Source data =>
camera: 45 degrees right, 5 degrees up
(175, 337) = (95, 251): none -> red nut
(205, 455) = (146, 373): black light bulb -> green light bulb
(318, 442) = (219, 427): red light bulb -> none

==

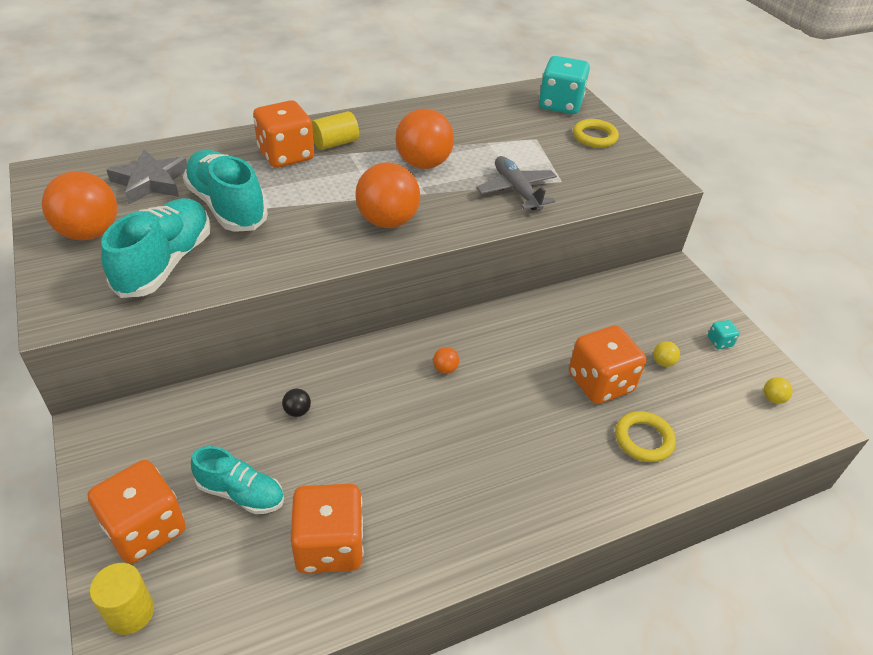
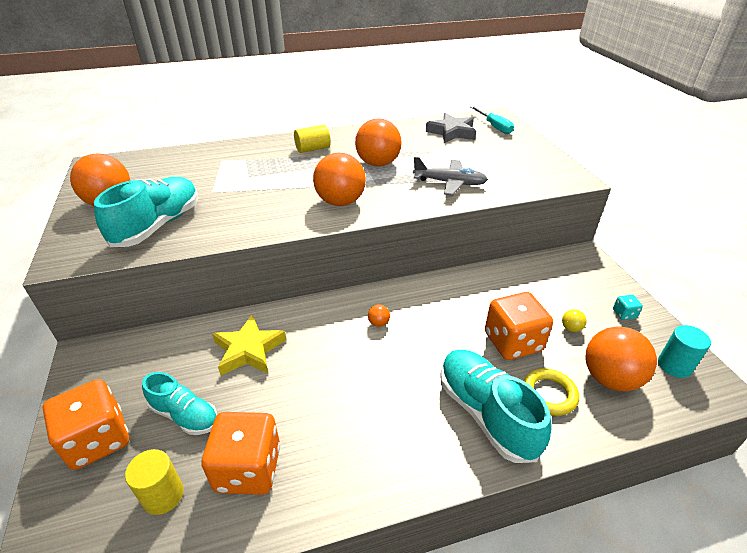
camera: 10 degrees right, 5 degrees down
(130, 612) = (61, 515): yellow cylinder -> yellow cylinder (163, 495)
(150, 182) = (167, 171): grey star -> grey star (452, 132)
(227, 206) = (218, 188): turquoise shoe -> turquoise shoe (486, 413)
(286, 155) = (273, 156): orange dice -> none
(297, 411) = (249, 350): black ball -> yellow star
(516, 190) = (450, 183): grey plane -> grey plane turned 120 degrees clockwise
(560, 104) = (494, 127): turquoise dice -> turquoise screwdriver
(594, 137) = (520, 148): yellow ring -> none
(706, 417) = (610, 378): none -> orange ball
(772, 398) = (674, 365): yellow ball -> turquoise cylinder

...

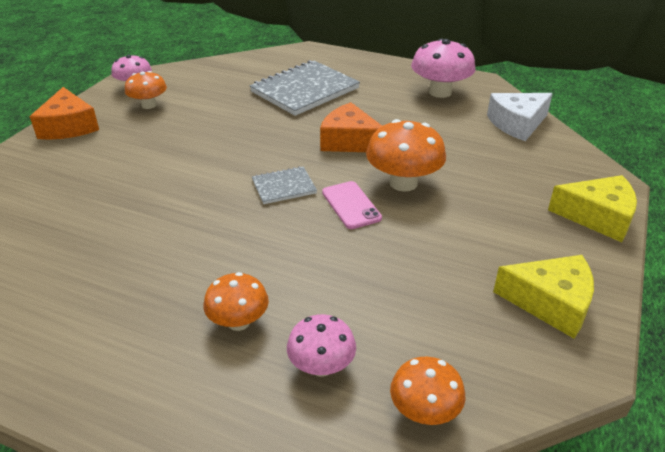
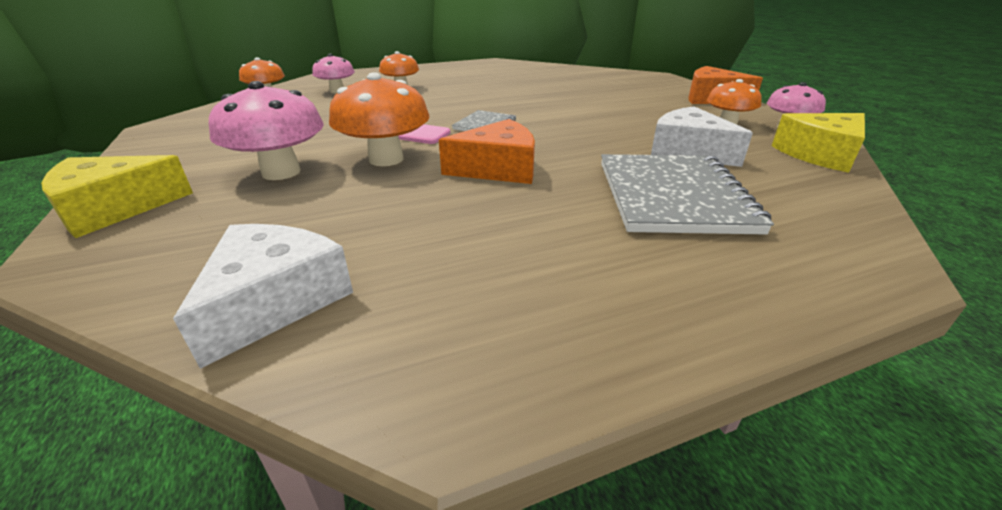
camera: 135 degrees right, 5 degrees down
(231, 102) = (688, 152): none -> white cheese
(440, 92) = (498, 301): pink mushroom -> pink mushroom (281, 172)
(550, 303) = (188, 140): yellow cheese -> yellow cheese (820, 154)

Task goal =>
Starting from the records above, filter out all lines except those containing the word "camera".

Solution to this problem =>
camera: 45 degrees right, 5 degrees up
camera: 10 degrees right, 5 degrees down
camera: 135 degrees right, 5 degrees down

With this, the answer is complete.